- _What is being asked_: Write every record out again exactly, and keep images out of it.

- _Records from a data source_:
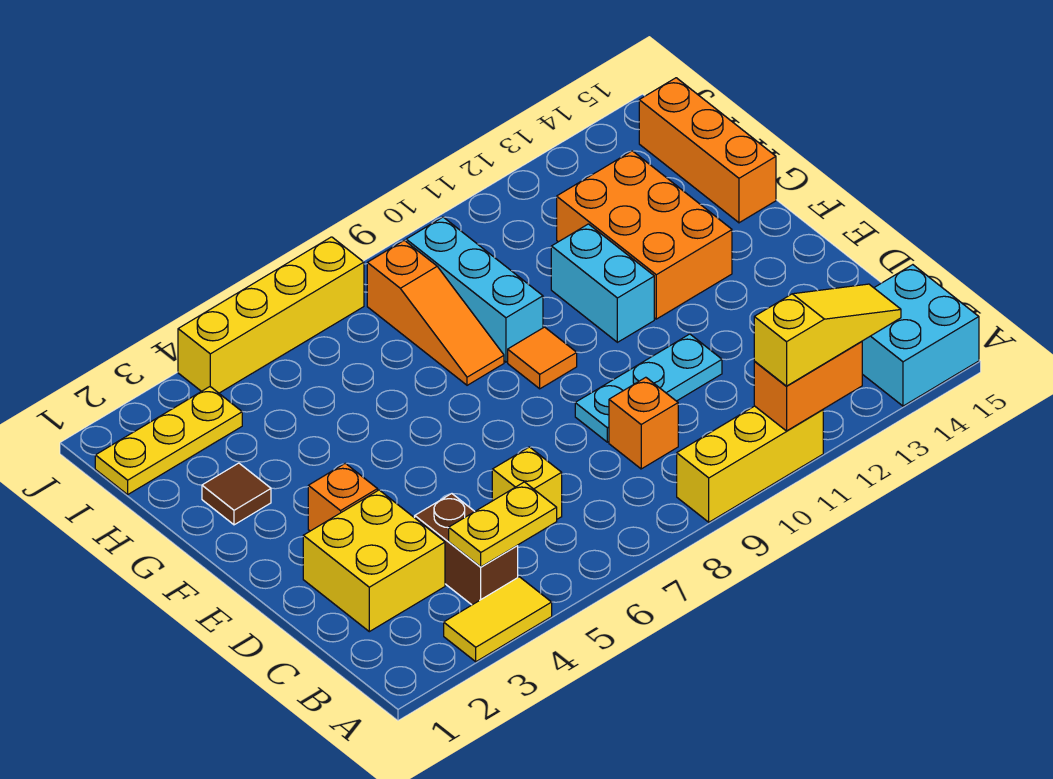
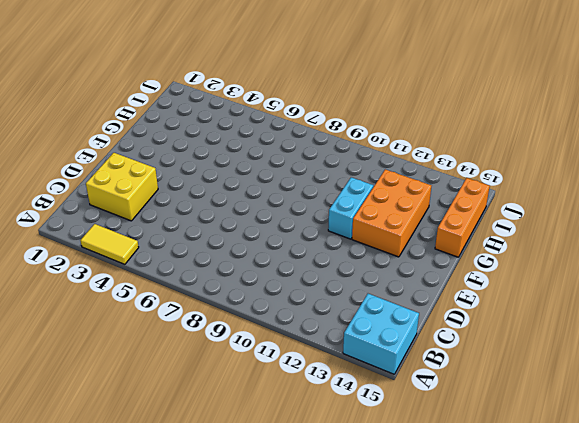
none -> yellow brick A9:A11 level 1
none -> brown brick B4:C4 level 1
none -> yellow brick C6 level 1

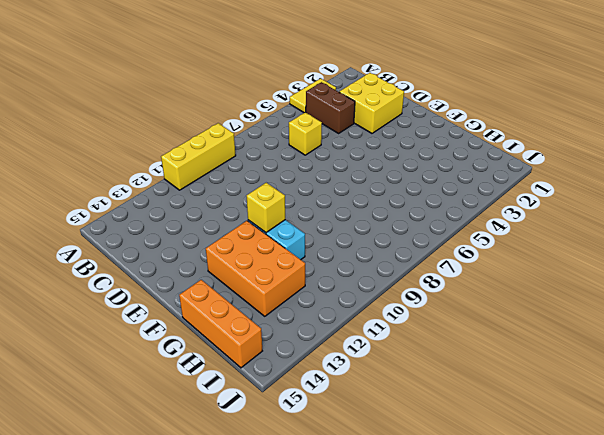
yellow brick F11 level 2 -> none
none -> cyan brick A14:B15 level 1
none -> orange brick C9 level 1
none -> cyan plate D9:D11 level 1

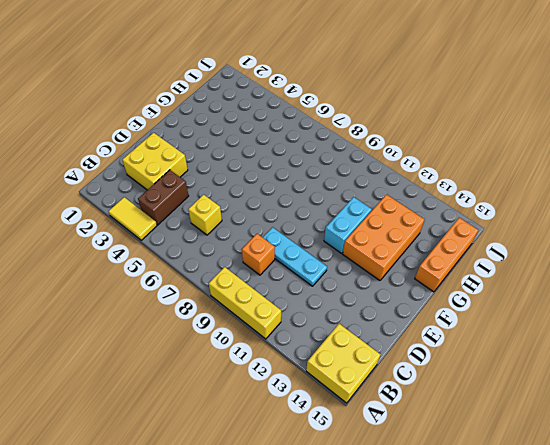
yellow brick A14:B15 level 1 -> cyan brick A14:B15 level 1
none -> orange brick E3 level 1
none -> orange tile F9 level 1
none -> brown tile G2 level 1

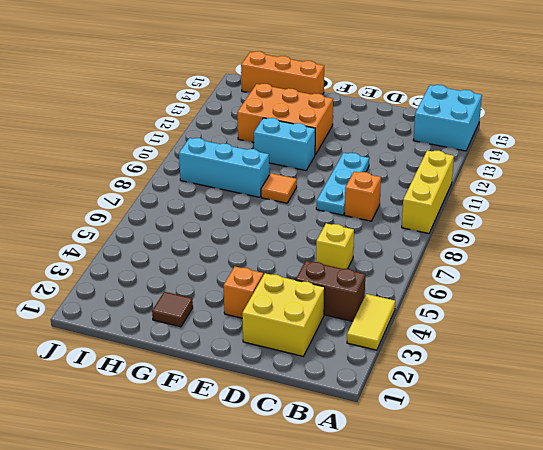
none -> orange slope G8:I8 level 1 top I
none -> yellow plate I1:I3 level 1
none -> yellow brick J4:J7 level 1

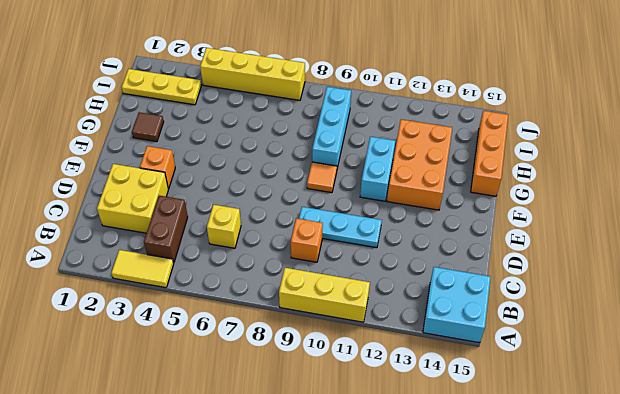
none -> orange slope G8:I8 level 1 top I
none -> orange brick A11:A12 level 2
none -> yellow plate B4:B5 level 2

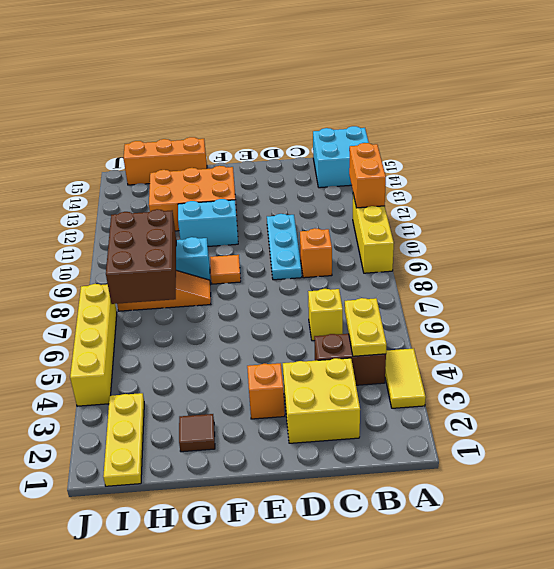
brown brick H7:I9 level 2 -> none
none -> yellow slope A11:A13 level 3 top 11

- _Response to the task_:
none -> yellow brick A9:A11 level 1
none -> brown brick B4:C4 level 1
none -> yellow brick C6 level 1

yellow brick F11 level 2 -> none
none -> cyan brick A14:B15 level 1
none -> orange brick C9 level 1
none -> cyan plate D9:D11 level 1

yellow brick A14:B15 level 1 -> cyan brick A14:B15 level 1
none -> orange brick E3 level 1
none -> orange tile F9 level 1
none -> brown tile G2 level 1

none -> orange slope G8:I8 level 1 top I
none -> yellow plate I1:I3 level 1
none -> yellow brick J4:J7 level 1

none -> orange slope G8:I8 level 1 top I
none -> orange brick A11:A12 level 2
none -> yellow plate B4:B5 level 2

brown brick H7:I9 level 2 -> none
none -> yellow slope A11:A13 level 3 top 11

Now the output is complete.